BEGIN Supplied records

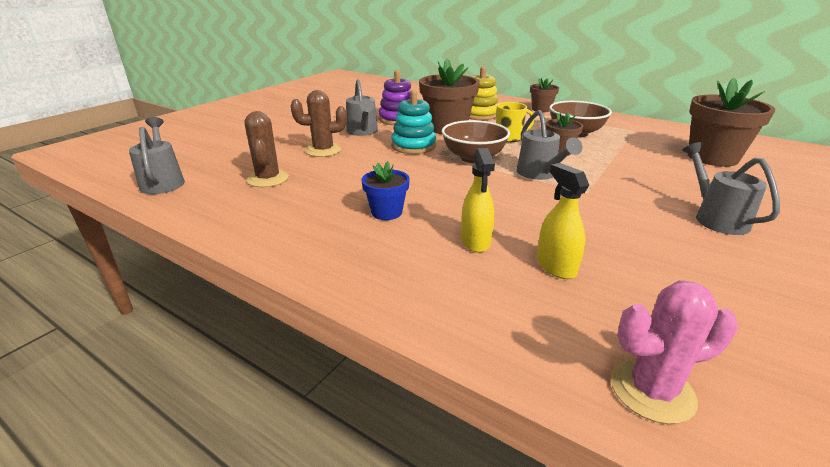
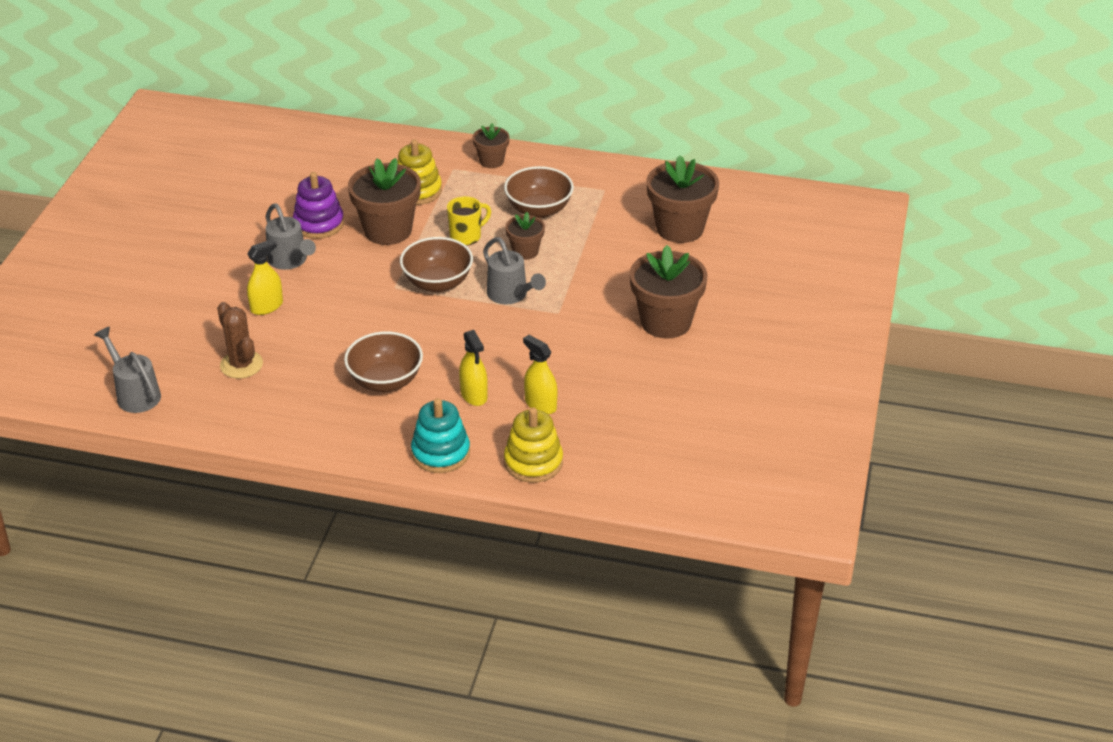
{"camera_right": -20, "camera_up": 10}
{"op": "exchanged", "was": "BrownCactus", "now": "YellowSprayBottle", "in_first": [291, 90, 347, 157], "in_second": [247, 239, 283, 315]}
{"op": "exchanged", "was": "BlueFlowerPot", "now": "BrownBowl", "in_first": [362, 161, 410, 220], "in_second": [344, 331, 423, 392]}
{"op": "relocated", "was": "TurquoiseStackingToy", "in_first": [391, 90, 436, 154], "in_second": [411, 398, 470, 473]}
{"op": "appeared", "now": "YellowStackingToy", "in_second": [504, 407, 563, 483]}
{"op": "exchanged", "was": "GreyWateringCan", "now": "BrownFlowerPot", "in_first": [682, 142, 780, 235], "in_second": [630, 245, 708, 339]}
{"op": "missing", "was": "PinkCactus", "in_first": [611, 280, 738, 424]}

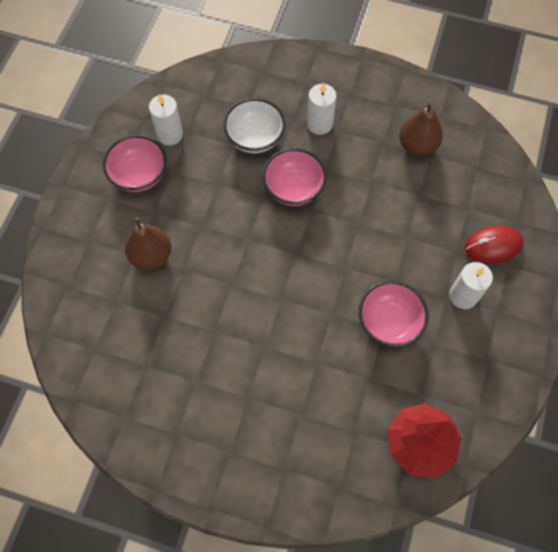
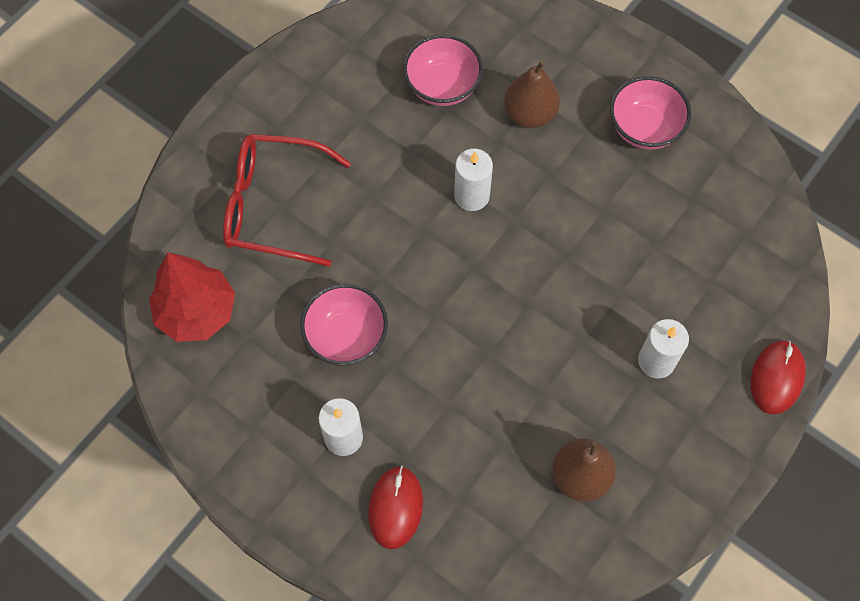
{"camera_right": 110, "camera_up": 0}
{"op": "appeared", "now": "RedGlasses", "in_second": [223, 134, 351, 267]}
{"op": "relocated", "was": "PinkBowl", "in_first": [262, 148, 327, 206], "in_second": [403, 34, 483, 106]}
{"op": "relocated", "was": "WhiteCandle", "in_first": [149, 94, 183, 146], "in_second": [454, 149, 493, 211]}
{"op": "appeared", "now": "RedMouse", "in_second": [751, 340, 806, 415]}
{"op": "missing", "was": "WhiteBowl", "in_first": [223, 98, 286, 153]}

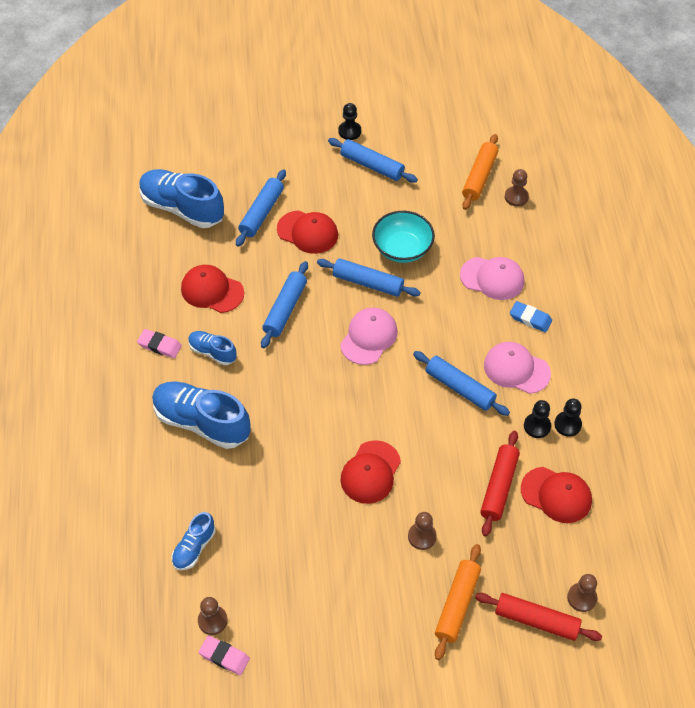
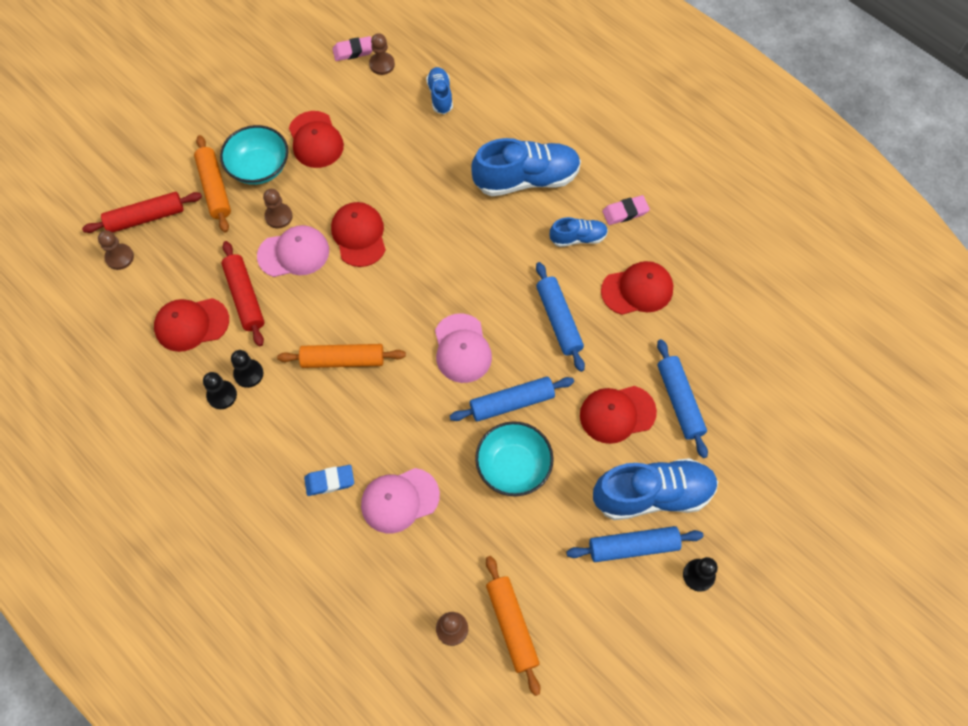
{"camera_right": 140, "camera_up": 10}
{"op": "appeared", "now": "TurquoiseBowl", "in_second": [220, 125, 288, 185]}
{"op": "relocated", "was": "PinkCap", "in_first": [484, 342, 551, 394], "in_second": [257, 225, 329, 277]}
{"op": "colour", "was": "BlueRollingPin", "now": "OrangeRollingPin", "in_first": [413, 351, 510, 416], "in_second": [277, 344, 406, 368]}
{"op": "appeared", "now": "RedCap", "in_second": [289, 111, 344, 168]}
{"op": "relocated", "was": "BlueShoe", "in_first": [139, 169, 224, 228], "in_second": [593, 458, 718, 520]}

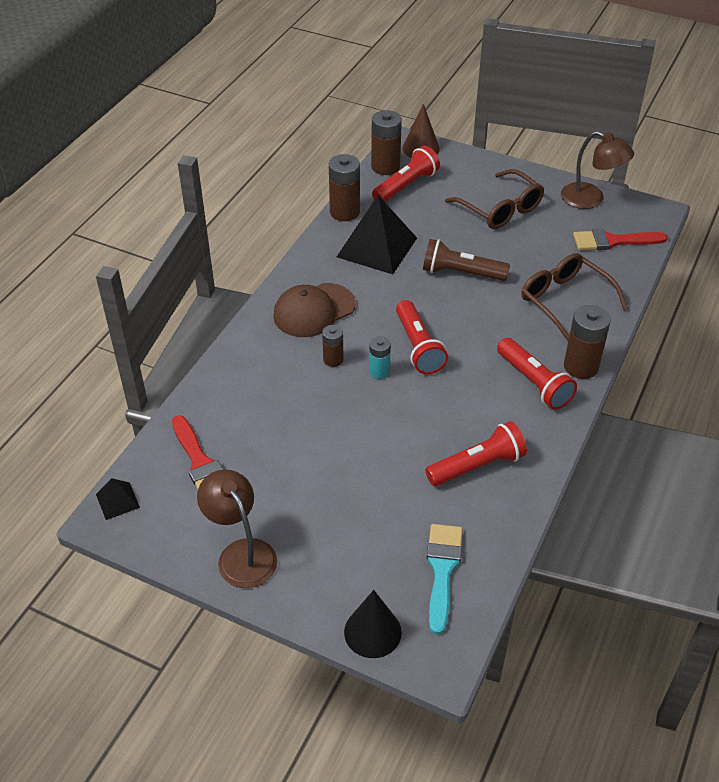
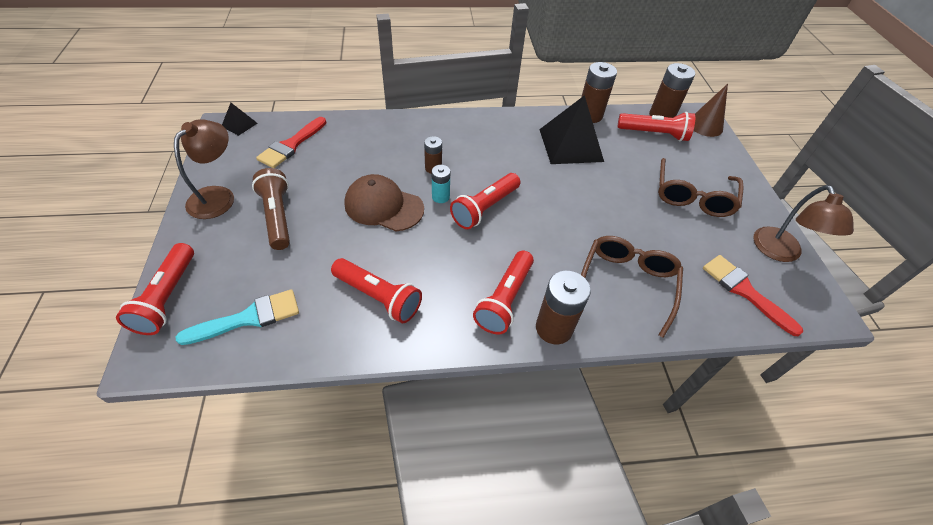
{"camera_right": 55, "camera_up": 5}
{"op": "exchanged", "was": "BlackCone", "now": "RedFlashlight", "in_first": [344, 590, 402, 658], "in_second": [116, 243, 194, 335]}
{"op": "relocated", "was": "BrownFlashlight", "in_first": [423, 239, 510, 281], "in_second": [252, 168, 290, 250]}
{"op": "relocated", "was": "BrownCap", "in_first": [273, 283, 356, 337], "in_second": [344, 174, 424, 231]}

END Supplied records

Exercise prompt
With the pictures removed, please retype each record exactly.

Response to this exercise
{"camera_right": -20, "camera_up": 10}
{"op": "exchanged", "was": "BrownCactus", "now": "YellowSprayBottle", "in_first": [291, 90, 347, 157], "in_second": [247, 239, 283, 315]}
{"op": "exchanged", "was": "BlueFlowerPot", "now": "BrownBowl", "in_first": [362, 161, 410, 220], "in_second": [344, 331, 423, 392]}
{"op": "relocated", "was": "TurquoiseStackingToy", "in_first": [391, 90, 436, 154], "in_second": [411, 398, 470, 473]}
{"op": "appeared", "now": "YellowStackingToy", "in_second": [504, 407, 563, 483]}
{"op": "exchanged", "was": "GreyWateringCan", "now": "BrownFlowerPot", "in_first": [682, 142, 780, 235], "in_second": [630, 245, 708, 339]}
{"op": "missing", "was": "PinkCactus", "in_first": [611, 280, 738, 424]}

{"camera_right": 110, "camera_up": 0}
{"op": "appeared", "now": "RedGlasses", "in_second": [223, 134, 351, 267]}
{"op": "relocated", "was": "PinkBowl", "in_first": [262, 148, 327, 206], "in_second": [403, 34, 483, 106]}
{"op": "relocated", "was": "WhiteCandle", "in_first": [149, 94, 183, 146], "in_second": [454, 149, 493, 211]}
{"op": "appeared", "now": "RedMouse", "in_second": [751, 340, 806, 415]}
{"op": "missing", "was": "WhiteBowl", "in_first": [223, 98, 286, 153]}

{"camera_right": 140, "camera_up": 10}
{"op": "appeared", "now": "TurquoiseBowl", "in_second": [220, 125, 288, 185]}
{"op": "relocated", "was": "PinkCap", "in_first": [484, 342, 551, 394], "in_second": [257, 225, 329, 277]}
{"op": "colour", "was": "BlueRollingPin", "now": "OrangeRollingPin", "in_first": [413, 351, 510, 416], "in_second": [277, 344, 406, 368]}
{"op": "appeared", "now": "RedCap", "in_second": [289, 111, 344, 168]}
{"op": "relocated", "was": "BlueShoe", "in_first": [139, 169, 224, 228], "in_second": [593, 458, 718, 520]}

{"camera_right": 55, "camera_up": 5}
{"op": "exchanged", "was": "BlackCone", "now": "RedFlashlight", "in_first": [344, 590, 402, 658], "in_second": [116, 243, 194, 335]}
{"op": "relocated", "was": "BrownFlashlight", "in_first": [423, 239, 510, 281], "in_second": [252, 168, 290, 250]}
{"op": "relocated", "was": "BrownCap", "in_first": [273, 283, 356, 337], "in_second": [344, 174, 424, 231]}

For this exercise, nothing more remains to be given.